WHAT YOU NEED TO DO
Leaving out the pictures, please retype each record exactly.

Content revision data
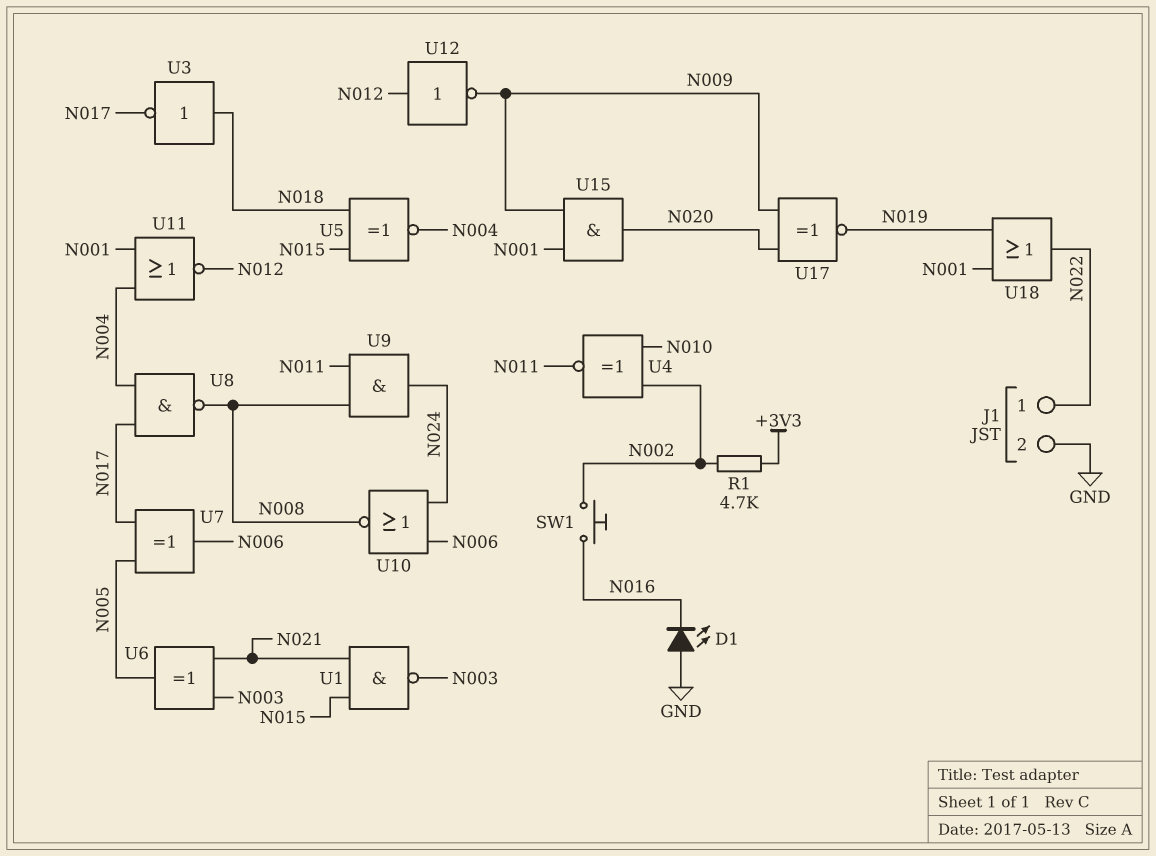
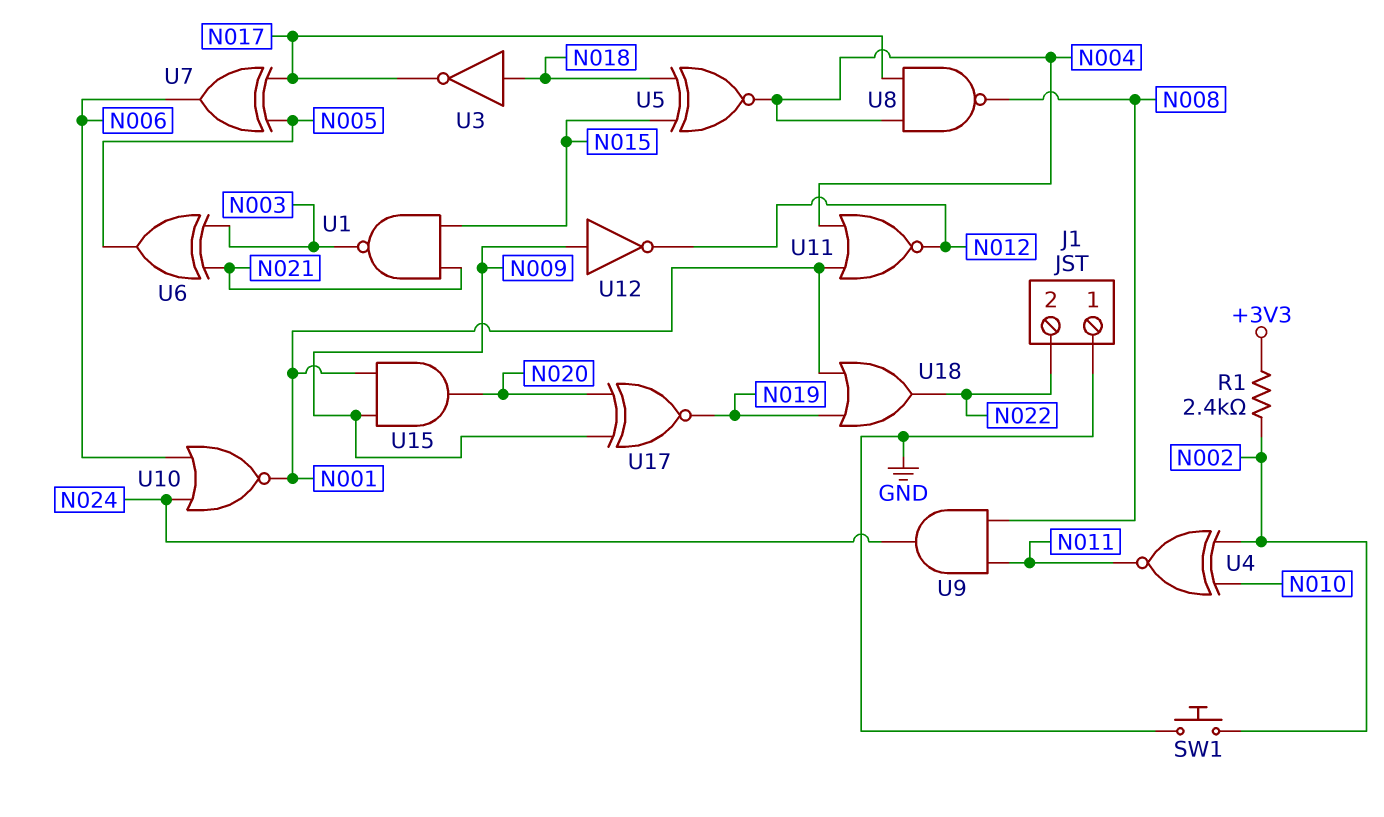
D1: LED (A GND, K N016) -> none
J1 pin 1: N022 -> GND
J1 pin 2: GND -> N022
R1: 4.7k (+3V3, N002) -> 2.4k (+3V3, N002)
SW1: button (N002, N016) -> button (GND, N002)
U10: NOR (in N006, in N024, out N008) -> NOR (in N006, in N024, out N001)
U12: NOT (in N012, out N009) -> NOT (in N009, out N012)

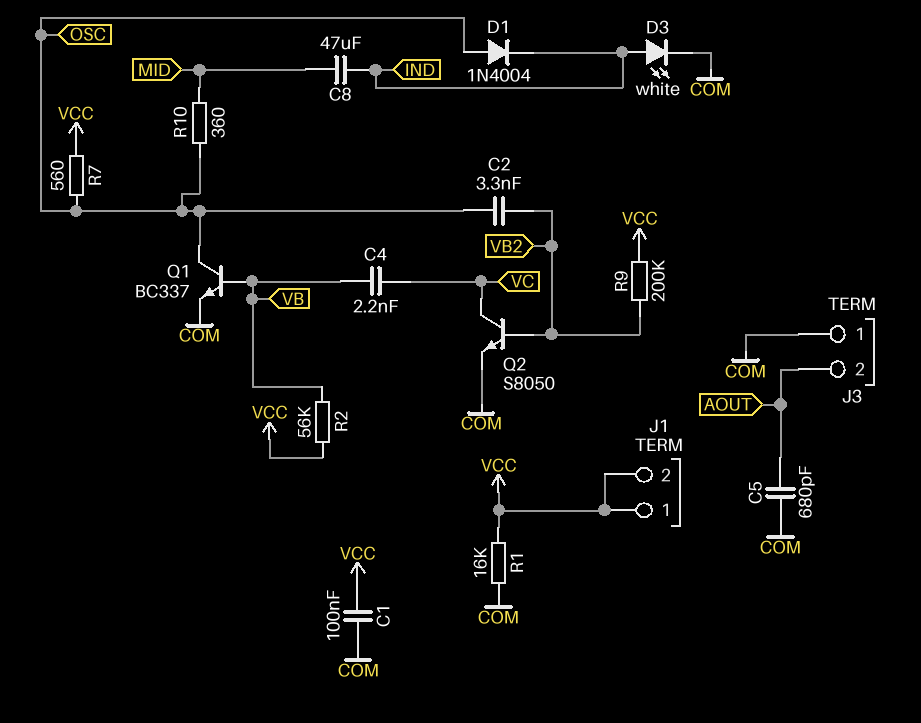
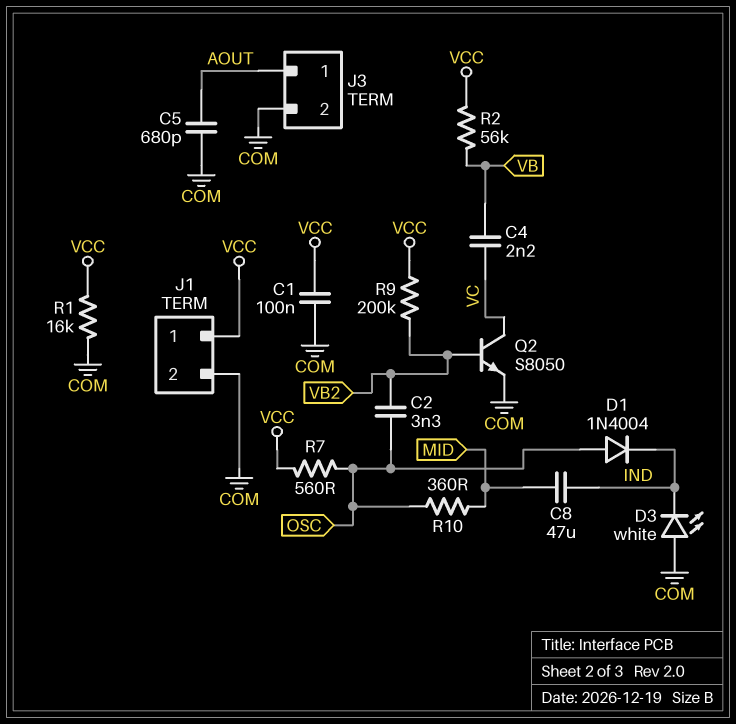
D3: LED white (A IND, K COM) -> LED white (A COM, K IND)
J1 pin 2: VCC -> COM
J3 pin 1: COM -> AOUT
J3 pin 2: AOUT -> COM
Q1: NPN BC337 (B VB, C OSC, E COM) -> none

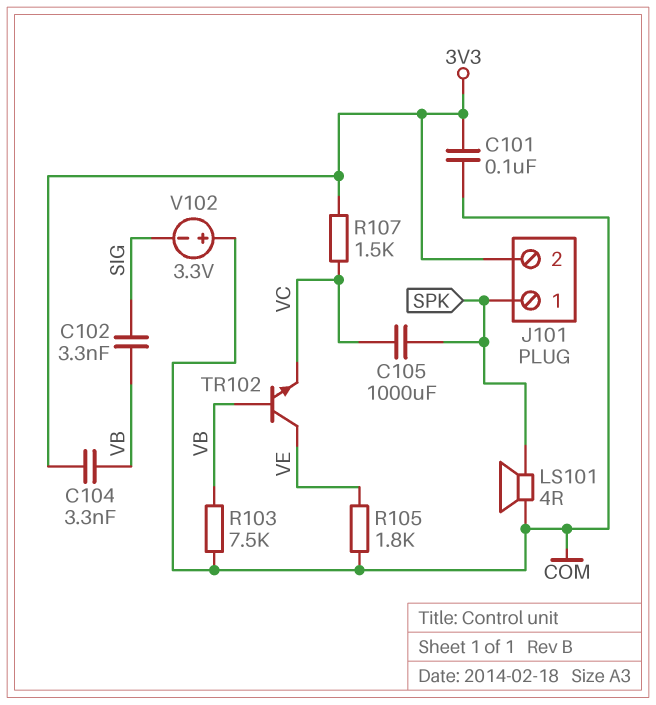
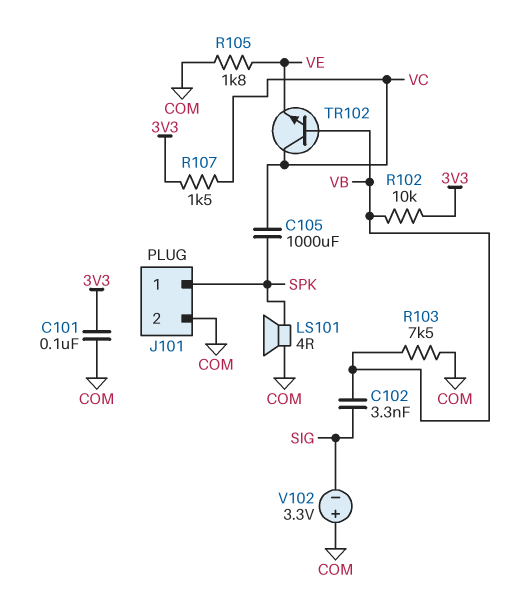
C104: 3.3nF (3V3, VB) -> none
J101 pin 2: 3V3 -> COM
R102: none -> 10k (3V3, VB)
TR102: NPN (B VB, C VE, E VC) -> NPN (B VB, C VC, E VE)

RESULT FOR THIS TASK
D1: LED (A GND, K N016) -> none
J1 pin 1: N022 -> GND
J1 pin 2: GND -> N022
R1: 4.7k (+3V3, N002) -> 2.4k (+3V3, N002)
SW1: button (N002, N016) -> button (GND, N002)
U10: NOR (in N006, in N024, out N008) -> NOR (in N006, in N024, out N001)
U12: NOT (in N012, out N009) -> NOT (in N009, out N012)

D3: LED white (A IND, K COM) -> LED white (A COM, K IND)
J1 pin 2: VCC -> COM
J3 pin 1: COM -> AOUT
J3 pin 2: AOUT -> COM
Q1: NPN BC337 (B VB, C OSC, E COM) -> none

C104: 3.3nF (3V3, VB) -> none
J101 pin 2: 3V3 -> COM
R102: none -> 10k (3V3, VB)
TR102: NPN (B VB, C VE, E VC) -> NPN (B VB, C VC, E VE)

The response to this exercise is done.